-- WHAT IS BEING ASKED --
Whenever a line of the listing contains the string "plus", return that line.

--------------------

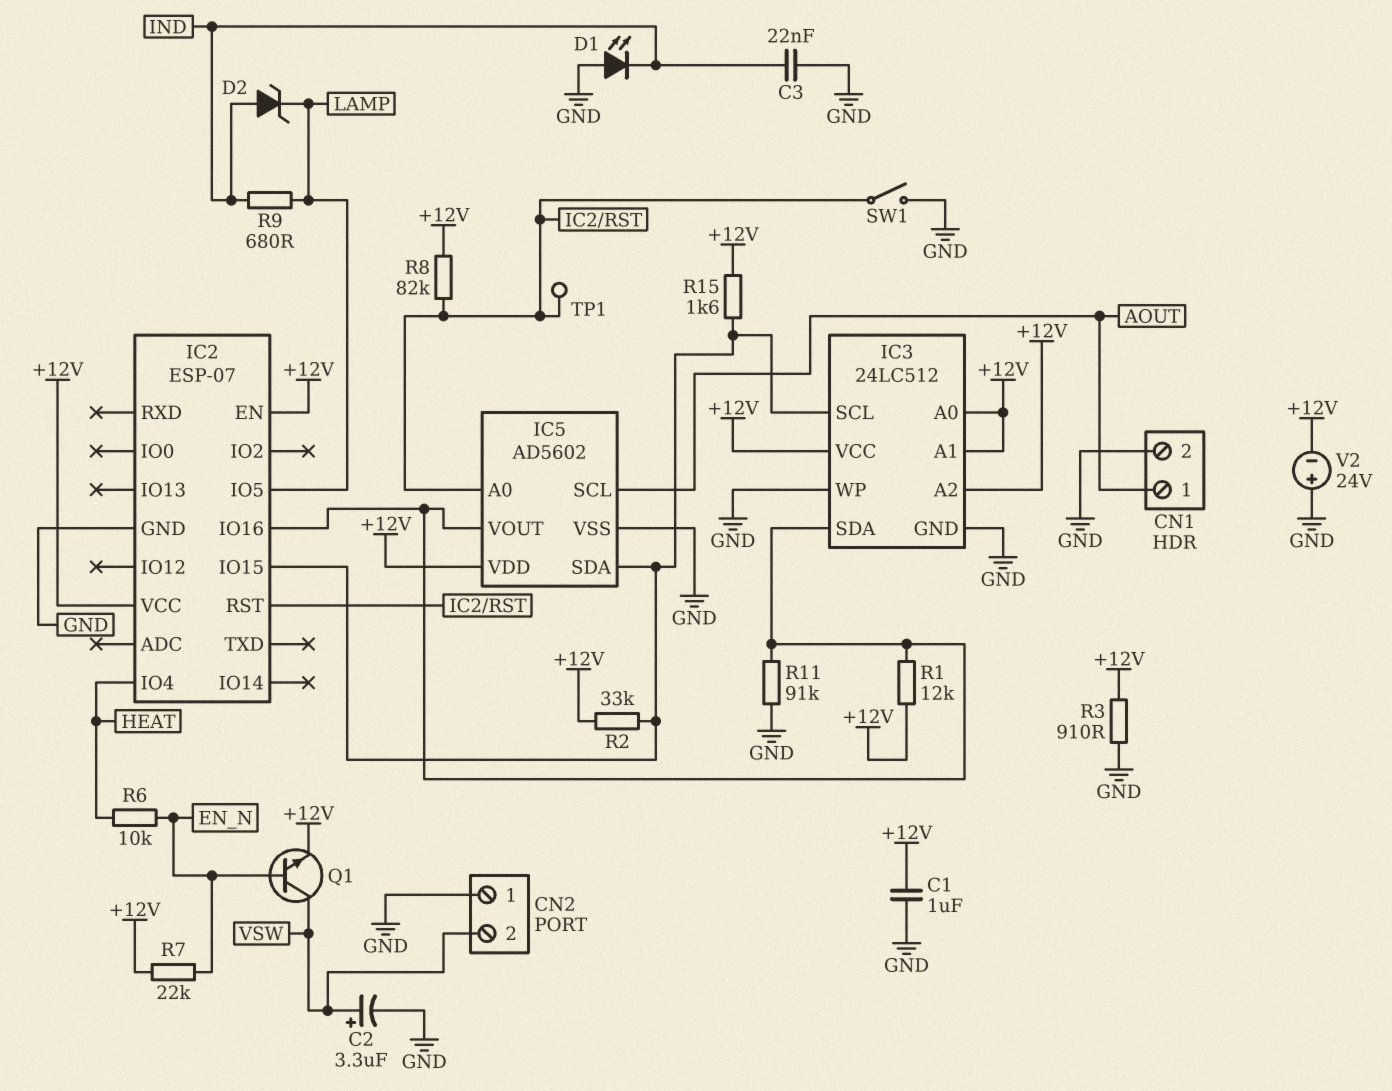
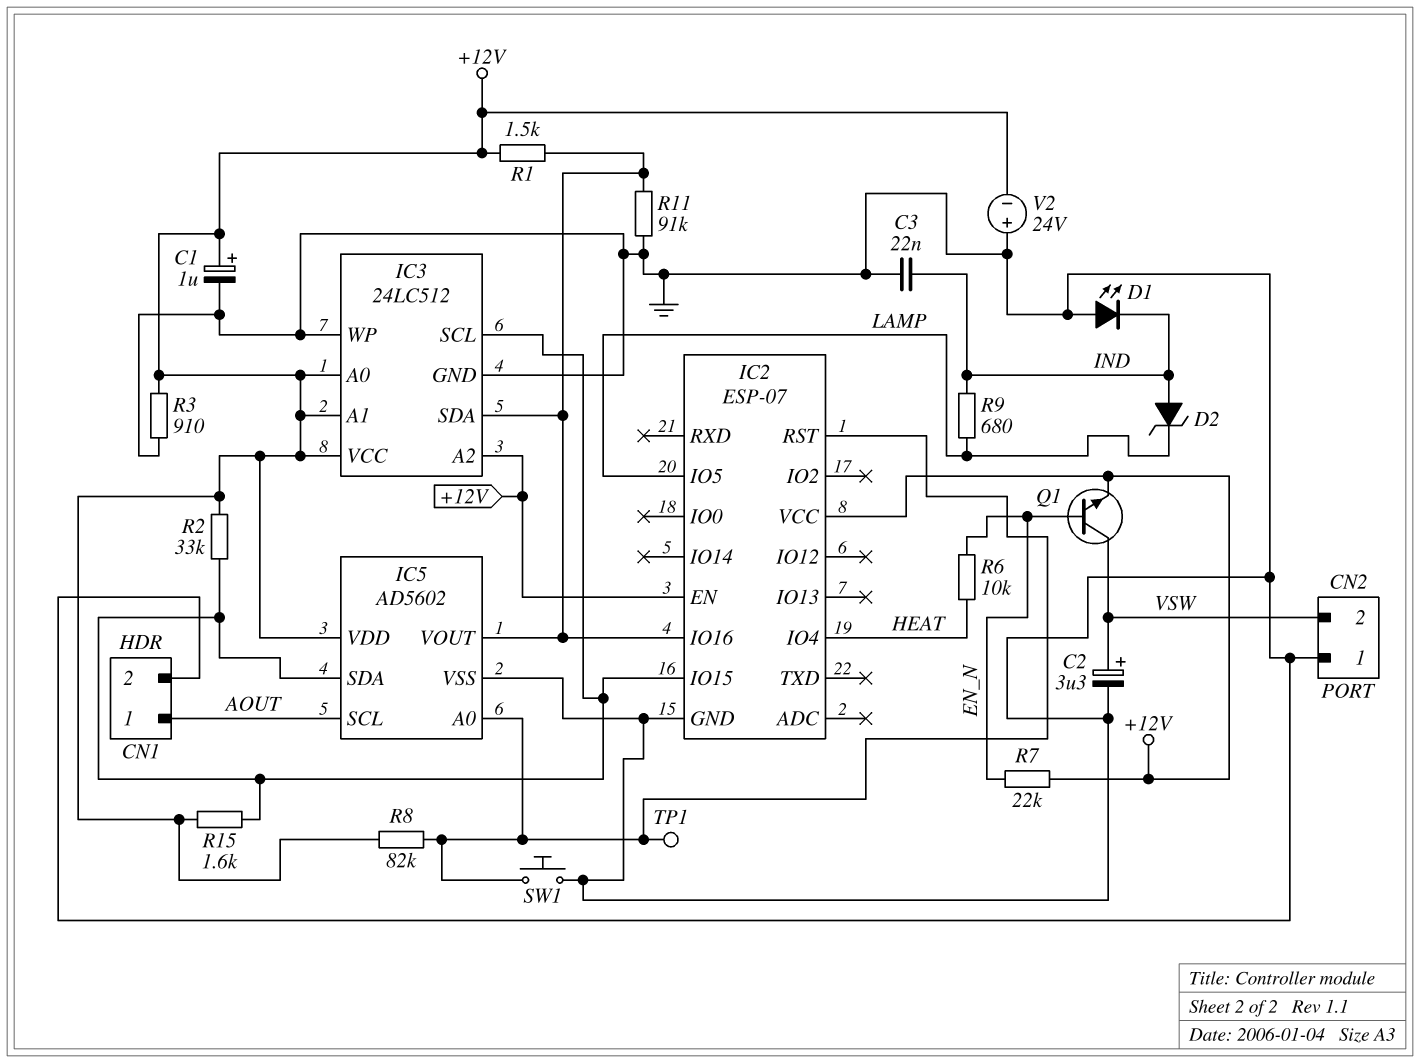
C1: 1uF (+12V, GND) -> 1uF (plus +12V, minus GND)
R1: 12k (+12V, IC2/IO16) -> 1.5k (+12V, IC2/IO16)
SW1: switch (GND, IC2/RST) -> button (GND, IC2/RST)

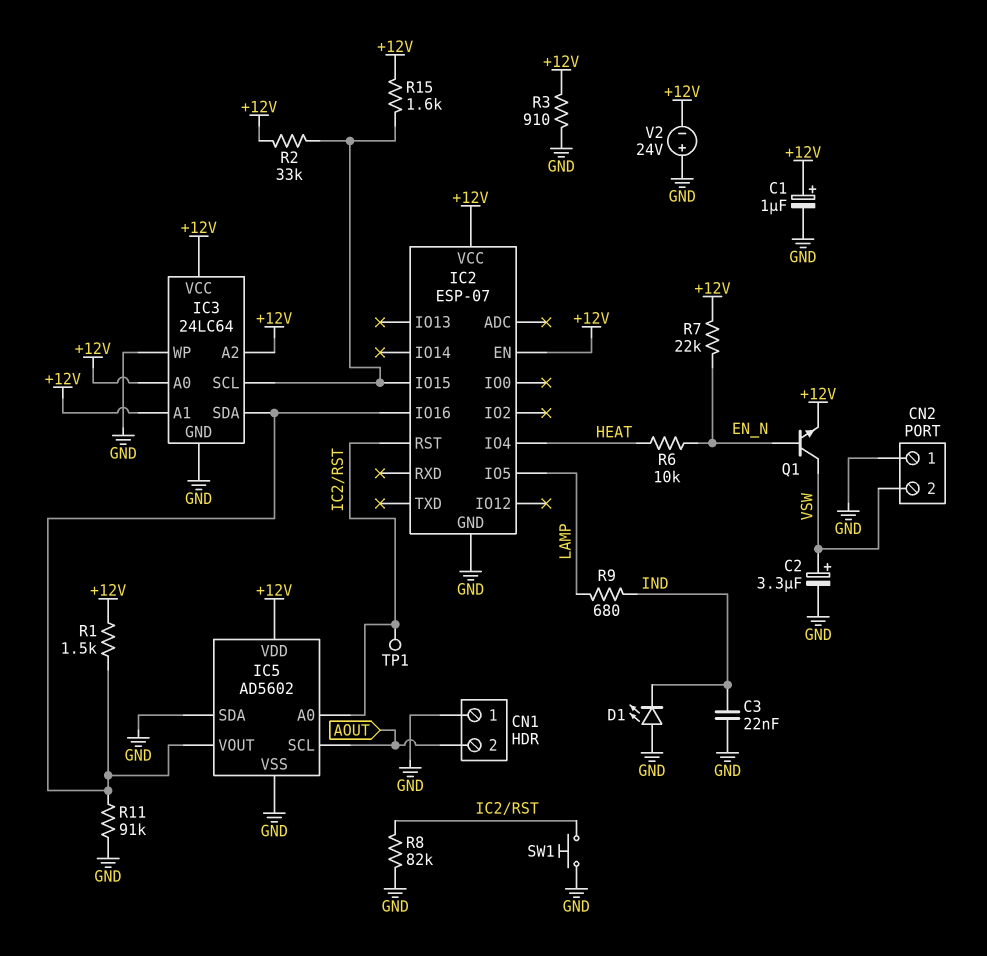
CN1 pin 1: AOUT -> GND
CN1 pin 2: GND -> AOUT
D2: zener (A IND, K LAMP) -> none
IC3: 24LC512 -> 24LC64
IC5 pin SDA: IC2/IO15 -> GND
R8: 82k (+12V, IC2/RST) -> 82k (GND, IC2/RST)

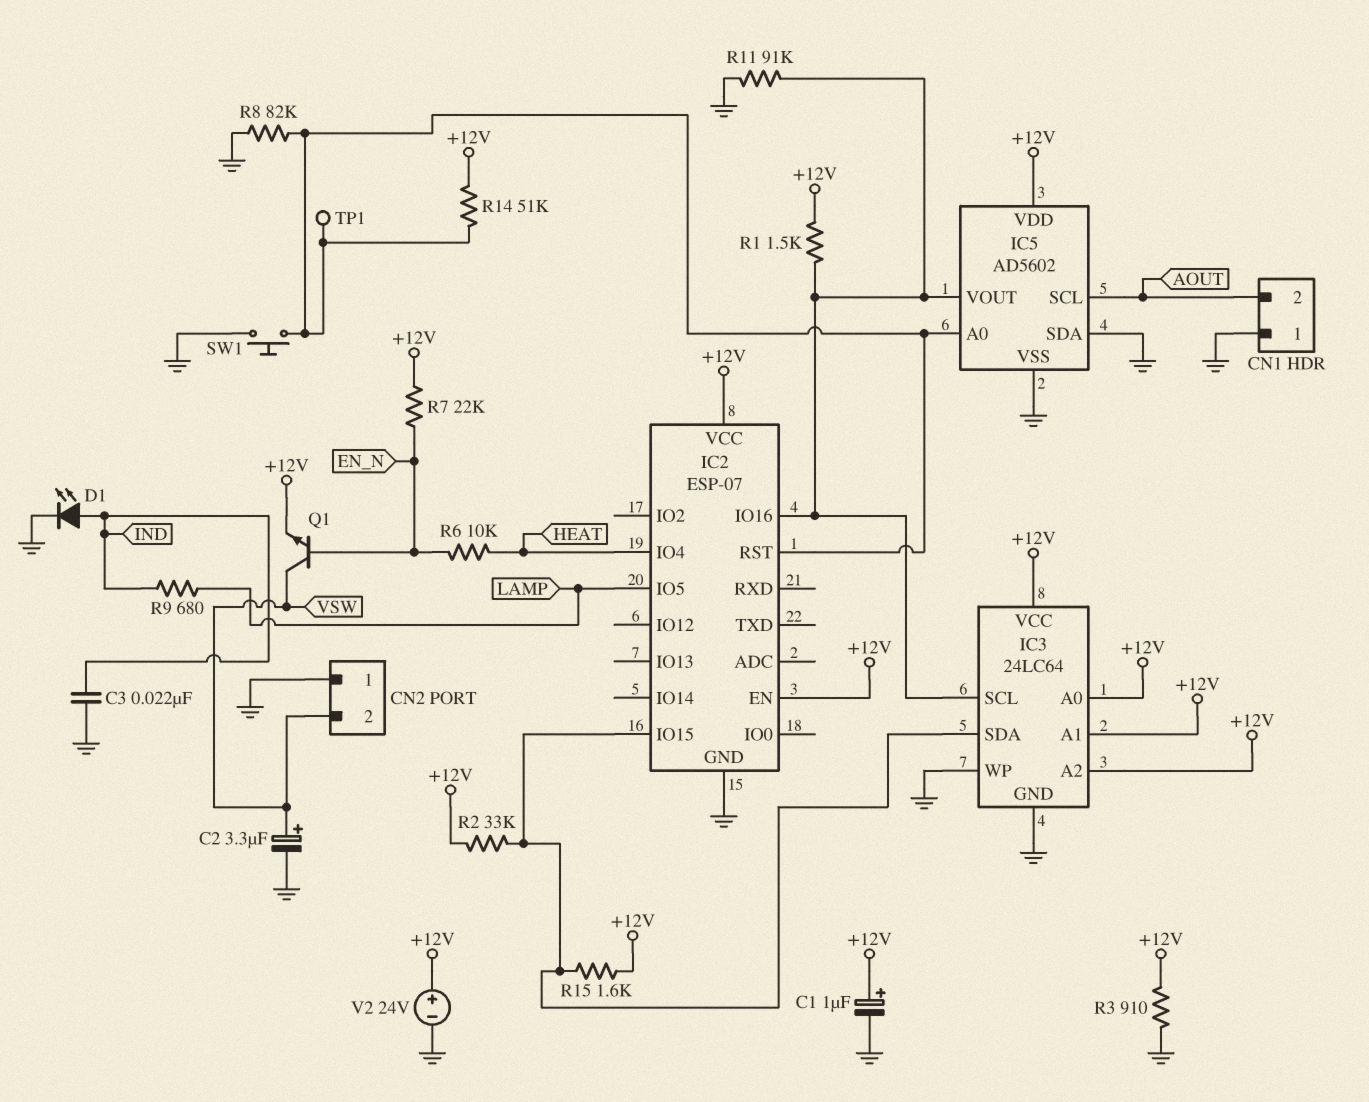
D1: LED (A GND, K IND) -> LED (A IND, K GND)
IC3 pin SCL: IC2/IO15 -> IC2/IO16
IC3 pin SDA: IC2/IO16 -> IC2/IO15
R14: none -> 51k (+12V, IC2/RST)
V2: 24V (plus GND, minus +12V) -> 24V (plus +12V, minus GND)

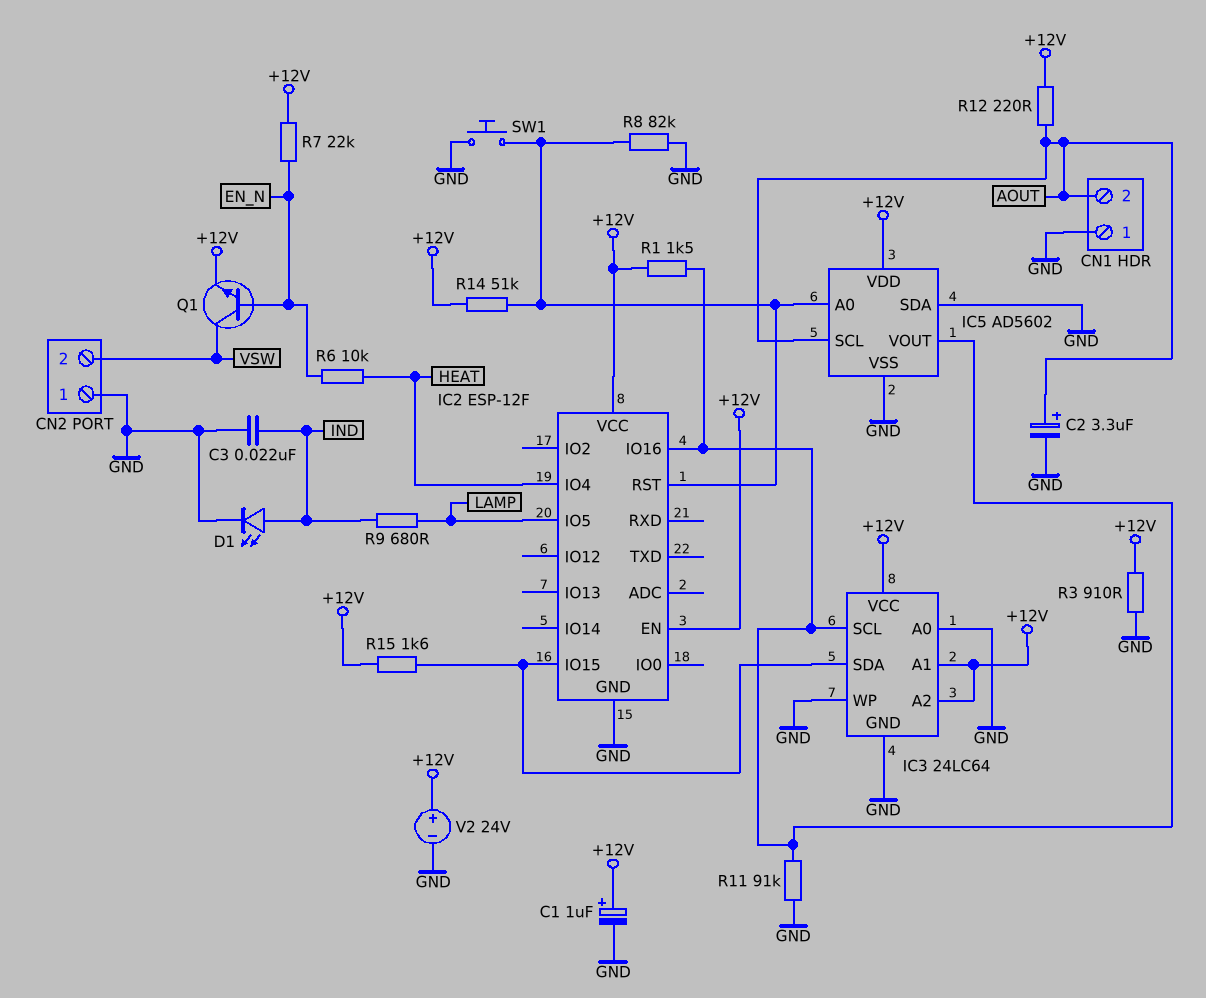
C2: 3.3uF (plus VSW, minus GND) -> 3.3uF (plus AOUT, minus GND)
IC2: ESP-07 -> ESP-12F
IC3 pin A0: +12V -> GND
R2: 33k (+12V, IC2/IO15) -> none
R12: none -> 220 (+12V, AOUT)
TP1: test point (IC2/RST) -> none

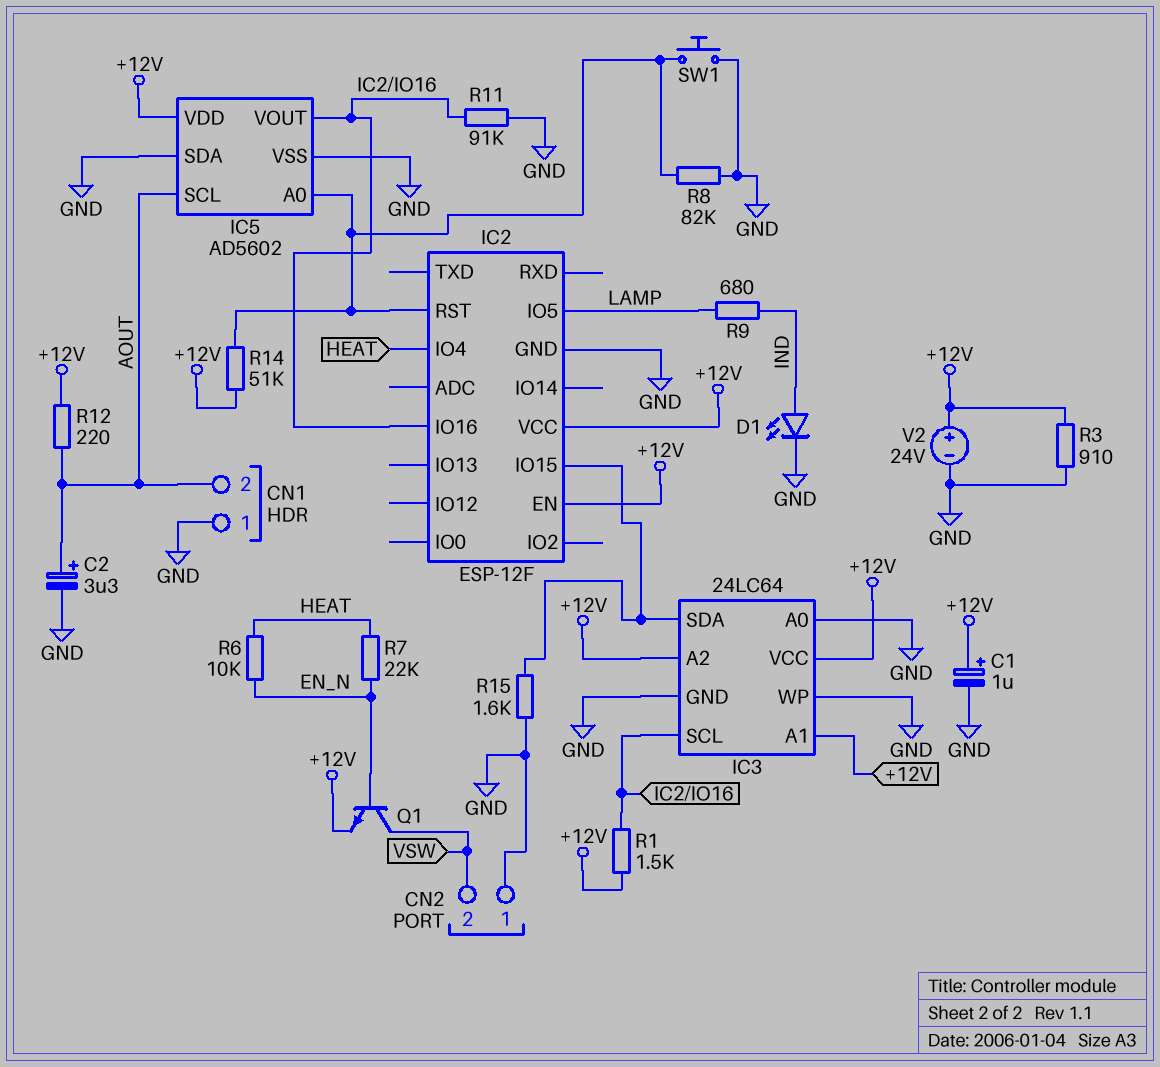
C3: 22nF (GND, IND) -> none
R7: 22k (+12V, EN_N) -> 22k (EN_N, HEAT)
R15: 1.6k (+12V, IC2/IO15) -> 1.6k (GND, IC2/IO15)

--------------------

-- ANSWER TO THIS PROBLEM --
C1: 1uF (+12V, GND) -> 1uF (plus +12V, minus GND)
V2: 24V (plus GND, minus +12V) -> 24V (plus +12V, minus GND)
C2: 3.3uF (plus VSW, minus GND) -> 3.3uF (plus AOUT, minus GND)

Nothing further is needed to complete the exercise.